What to produce:
What is needed here is each entry reproduced exactly, without its pictures.

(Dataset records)
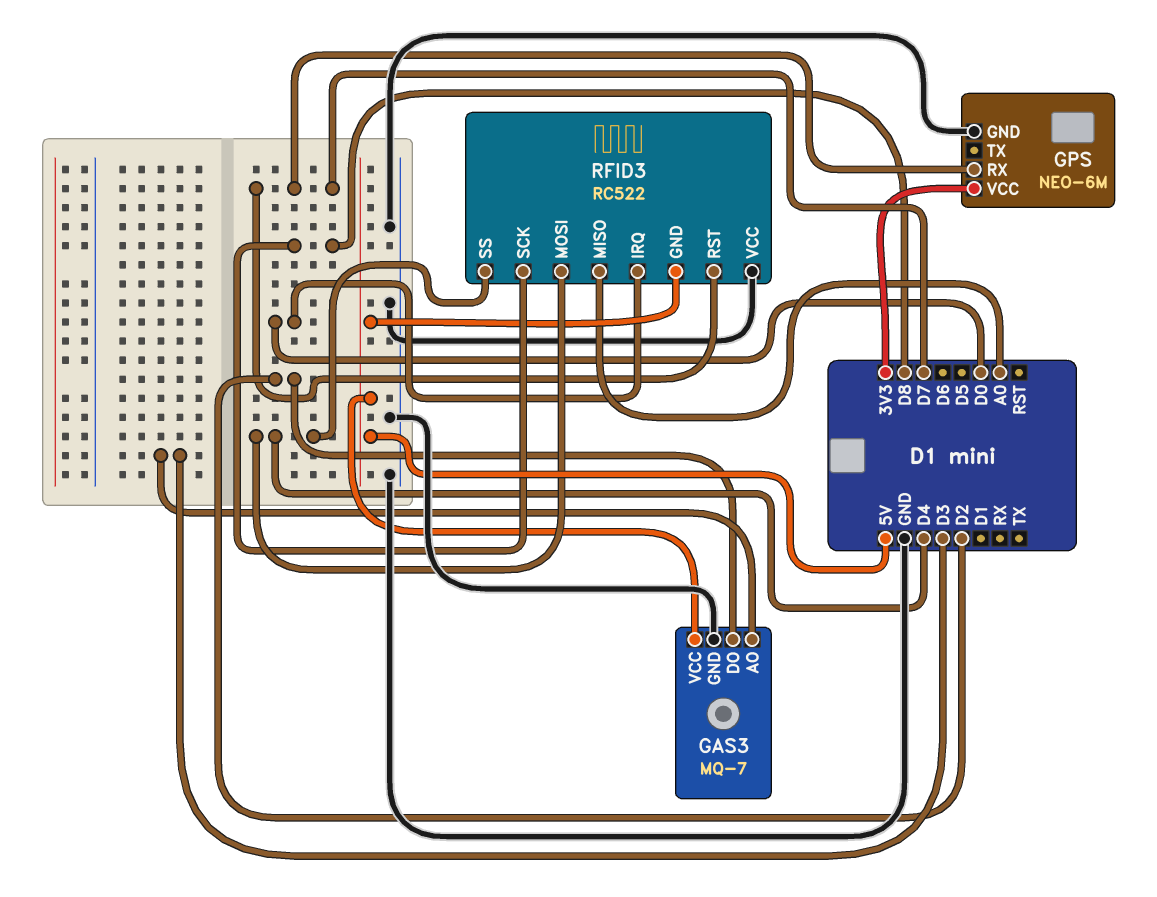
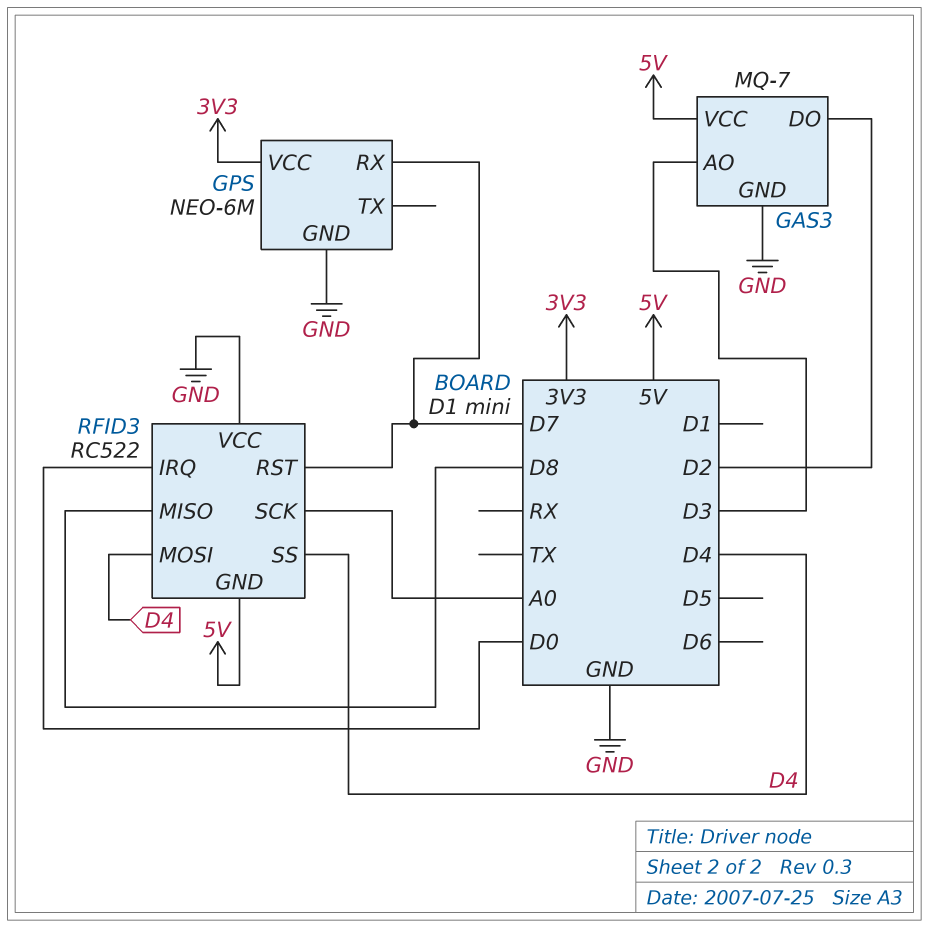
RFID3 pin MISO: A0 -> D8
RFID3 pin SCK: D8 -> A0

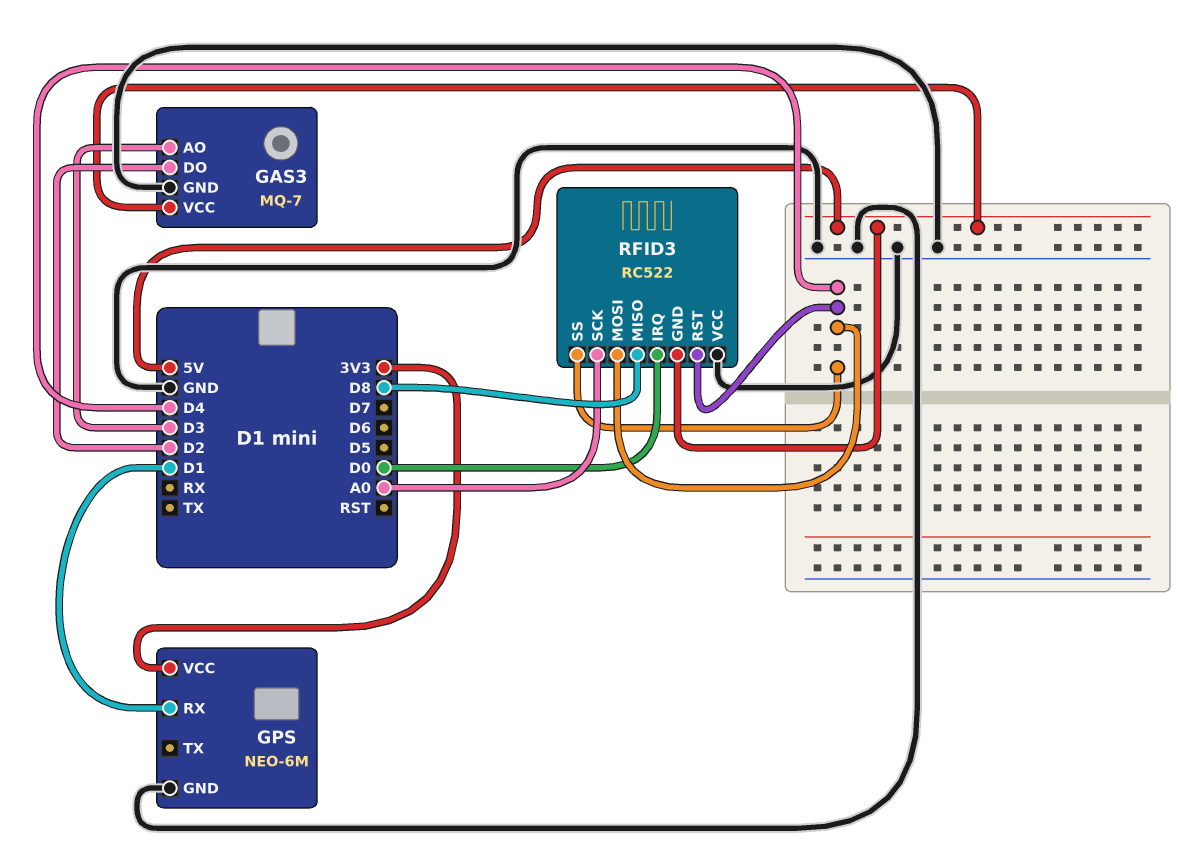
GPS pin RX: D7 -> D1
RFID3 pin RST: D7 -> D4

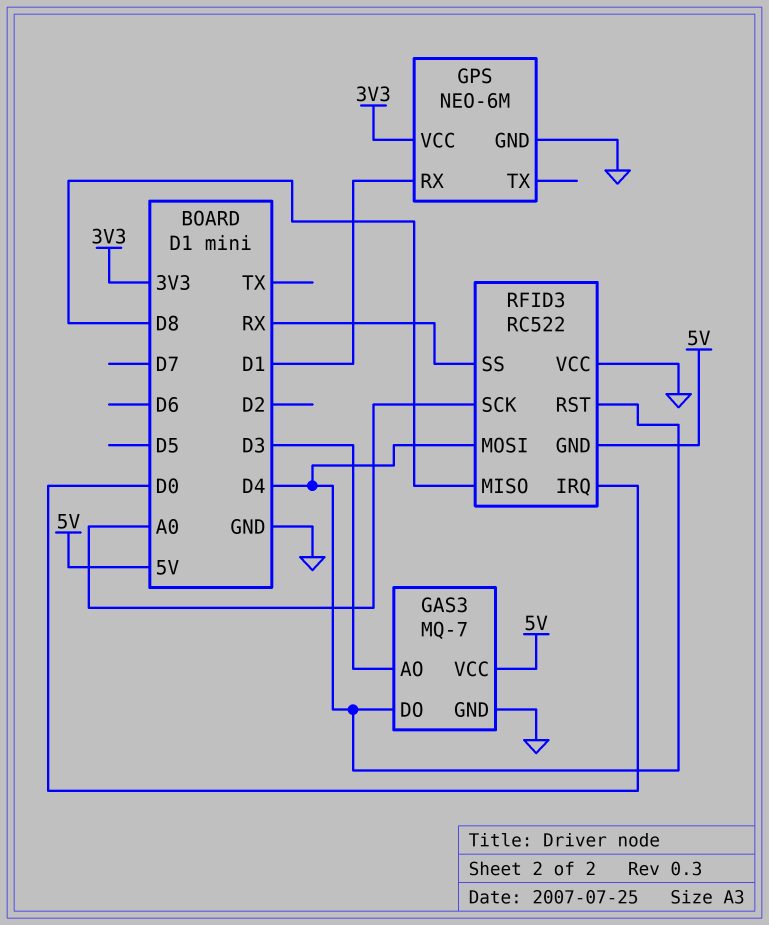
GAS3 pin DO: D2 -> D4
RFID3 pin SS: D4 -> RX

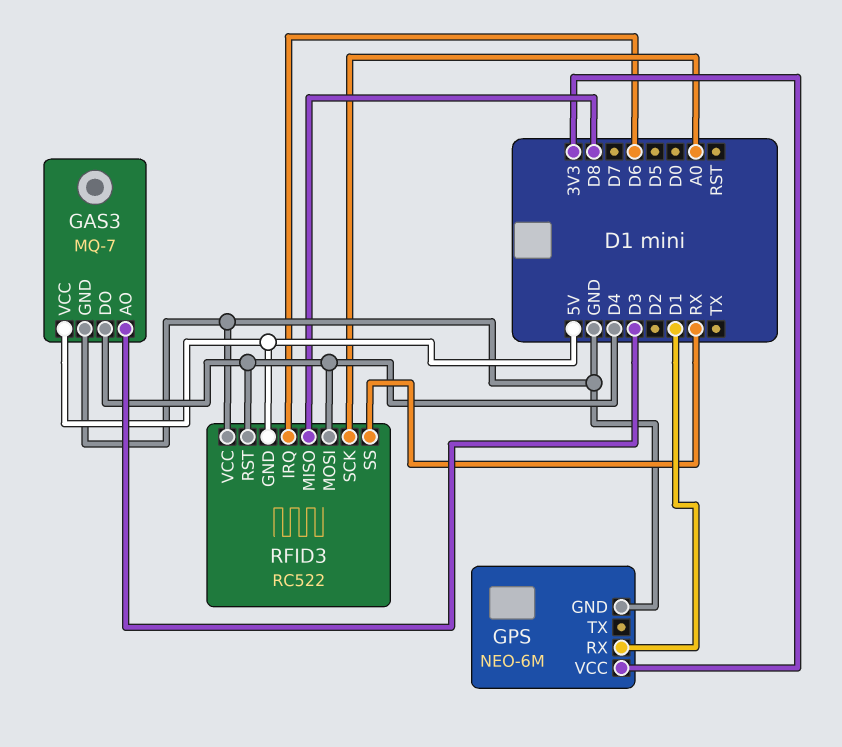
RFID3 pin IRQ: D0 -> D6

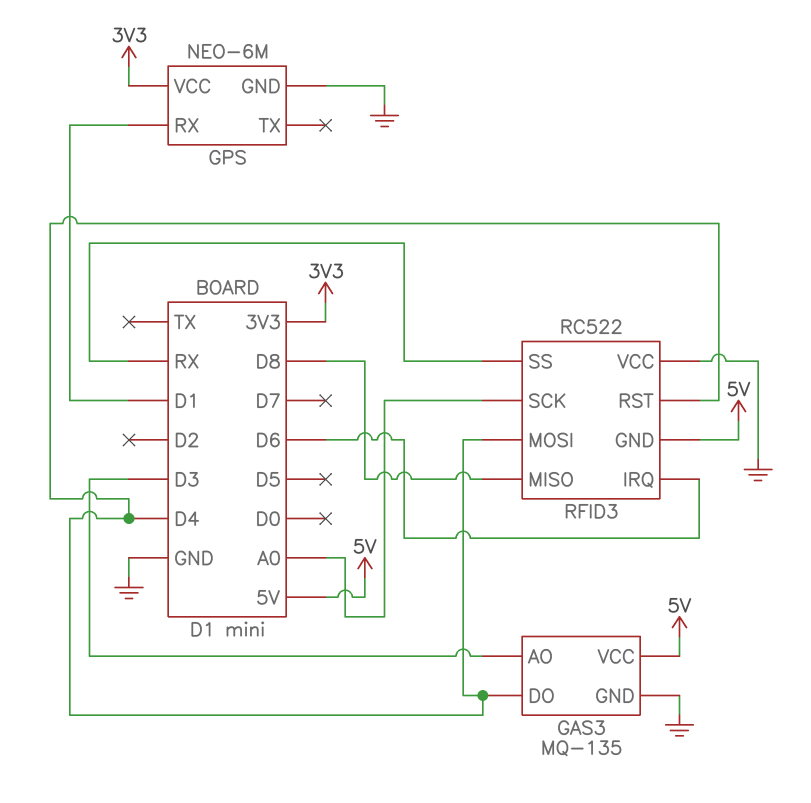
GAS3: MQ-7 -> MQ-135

Finished task:
RFID3 pin MISO: A0 -> D8
RFID3 pin SCK: D8 -> A0

GPS pin RX: D7 -> D1
RFID3 pin RST: D7 -> D4

GAS3 pin DO: D2 -> D4
RFID3 pin SS: D4 -> RX

RFID3 pin IRQ: D0 -> D6

GAS3: MQ-7 -> MQ-135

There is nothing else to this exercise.